> [WORK TASK]: In full and exactly, reproduce the entries below, but omit the pictures.

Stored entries
# # # #

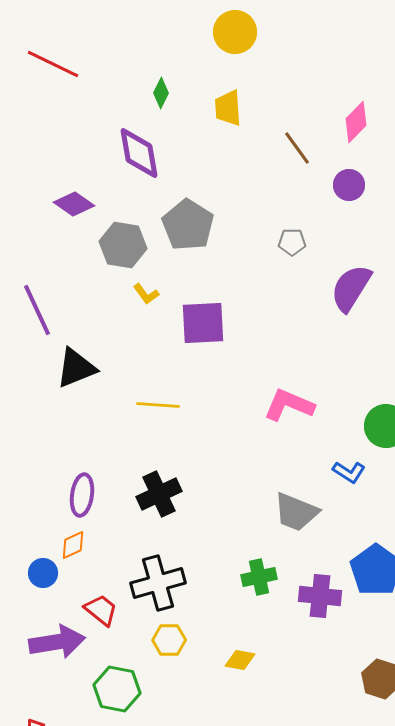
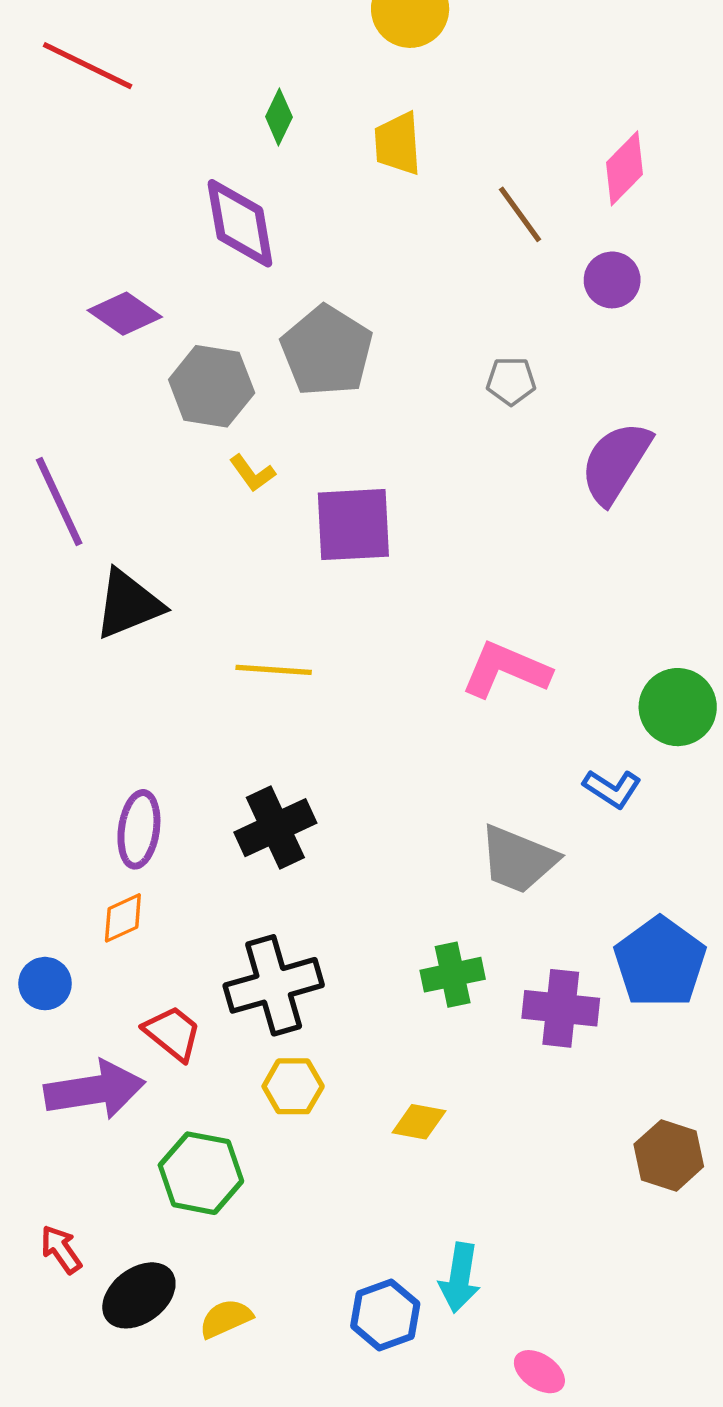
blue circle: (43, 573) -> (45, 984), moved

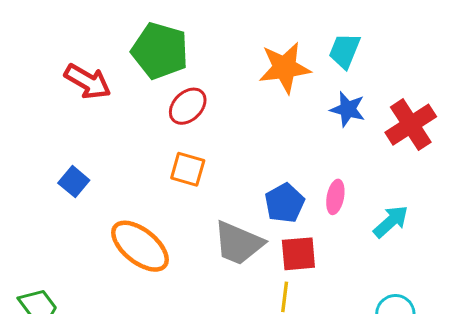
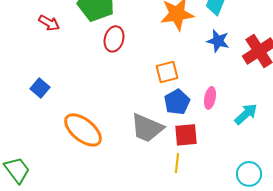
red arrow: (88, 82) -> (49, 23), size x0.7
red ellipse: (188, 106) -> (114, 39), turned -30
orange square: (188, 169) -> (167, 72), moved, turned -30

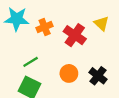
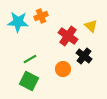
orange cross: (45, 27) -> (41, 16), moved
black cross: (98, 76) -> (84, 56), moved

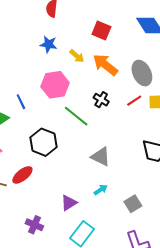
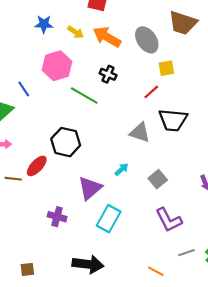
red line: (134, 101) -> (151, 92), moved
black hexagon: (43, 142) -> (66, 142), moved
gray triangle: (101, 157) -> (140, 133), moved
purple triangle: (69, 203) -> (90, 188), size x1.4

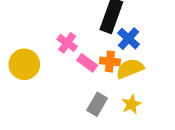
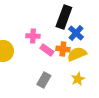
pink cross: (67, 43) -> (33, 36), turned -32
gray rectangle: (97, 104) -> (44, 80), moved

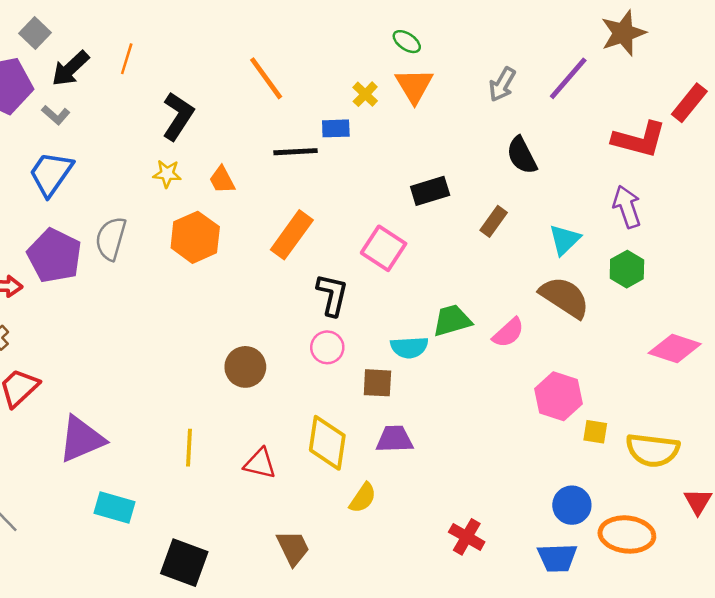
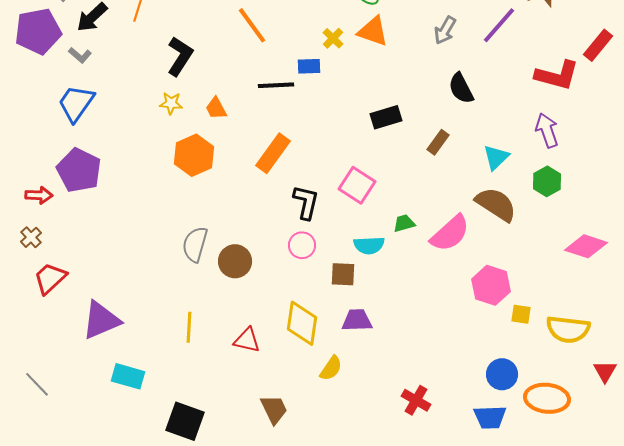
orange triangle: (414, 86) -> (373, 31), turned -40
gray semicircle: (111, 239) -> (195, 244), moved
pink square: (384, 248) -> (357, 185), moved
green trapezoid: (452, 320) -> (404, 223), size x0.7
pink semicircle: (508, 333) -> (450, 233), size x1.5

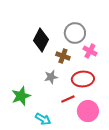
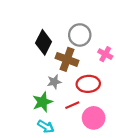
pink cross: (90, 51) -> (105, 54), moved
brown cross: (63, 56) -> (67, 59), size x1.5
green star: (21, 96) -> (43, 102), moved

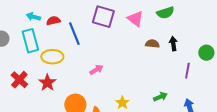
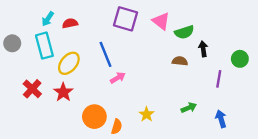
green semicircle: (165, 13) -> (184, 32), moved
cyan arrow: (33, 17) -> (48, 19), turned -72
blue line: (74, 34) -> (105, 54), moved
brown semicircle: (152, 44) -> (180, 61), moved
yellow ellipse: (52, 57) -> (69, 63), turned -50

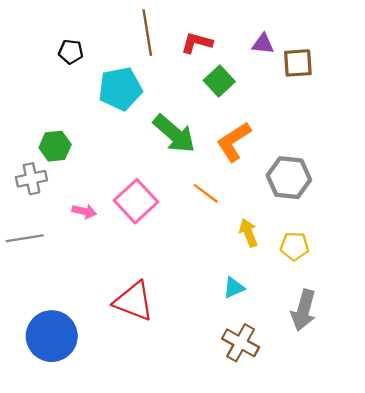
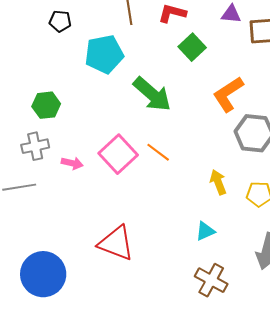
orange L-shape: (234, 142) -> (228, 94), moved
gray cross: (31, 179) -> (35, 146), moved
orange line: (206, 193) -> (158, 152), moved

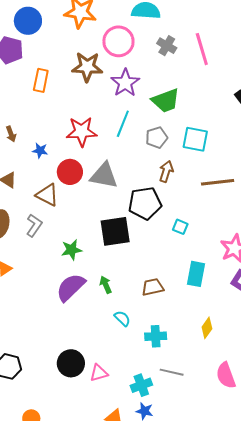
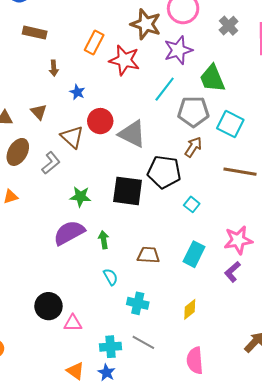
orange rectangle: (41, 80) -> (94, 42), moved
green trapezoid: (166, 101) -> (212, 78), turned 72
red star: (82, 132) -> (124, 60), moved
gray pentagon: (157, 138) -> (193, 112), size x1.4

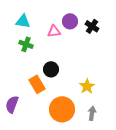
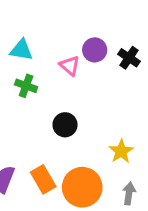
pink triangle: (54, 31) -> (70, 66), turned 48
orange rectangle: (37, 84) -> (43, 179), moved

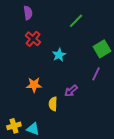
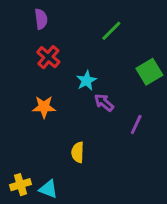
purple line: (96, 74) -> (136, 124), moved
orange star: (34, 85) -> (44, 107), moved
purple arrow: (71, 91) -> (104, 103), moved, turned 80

# # # #

> [OUTPUT FOR THIS TASK]:
blue circle: (43, 573) -> (45, 984), moved

red arrow: (88, 82) -> (49, 23), size x0.7
red ellipse: (188, 106) -> (114, 39), turned -30
orange square: (188, 169) -> (167, 72), moved, turned -30

orange cross: (45, 27) -> (41, 16), moved
black cross: (98, 76) -> (84, 56), moved

red line: (134, 101) -> (151, 92), moved
black hexagon: (43, 142) -> (66, 142), moved
gray triangle: (101, 157) -> (140, 133), moved
purple triangle: (69, 203) -> (90, 188), size x1.4

pink cross: (67, 43) -> (33, 36), turned -32
gray rectangle: (97, 104) -> (44, 80), moved

orange triangle: (414, 86) -> (373, 31), turned -40
gray semicircle: (111, 239) -> (195, 244), moved
pink square: (384, 248) -> (357, 185), moved
green trapezoid: (452, 320) -> (404, 223), size x0.7
pink semicircle: (508, 333) -> (450, 233), size x1.5

pink cross: (90, 51) -> (105, 54), moved
brown cross: (63, 56) -> (67, 59), size x1.5
green star: (21, 96) -> (43, 102), moved

green semicircle: (165, 13) -> (184, 32), moved
cyan arrow: (33, 17) -> (48, 19), turned -72
blue line: (74, 34) -> (105, 54), moved
brown semicircle: (152, 44) -> (180, 61), moved
yellow ellipse: (52, 57) -> (69, 63), turned -50

orange L-shape: (234, 142) -> (228, 94), moved
gray cross: (31, 179) -> (35, 146), moved
orange line: (206, 193) -> (158, 152), moved

orange rectangle: (41, 80) -> (94, 42), moved
green trapezoid: (166, 101) -> (212, 78), turned 72
red star: (82, 132) -> (124, 60), moved
gray pentagon: (157, 138) -> (193, 112), size x1.4

pink triangle: (54, 31) -> (70, 66), turned 48
orange rectangle: (37, 84) -> (43, 179), moved

purple line: (96, 74) -> (136, 124), moved
orange star: (34, 85) -> (44, 107), moved
purple arrow: (71, 91) -> (104, 103), moved, turned 80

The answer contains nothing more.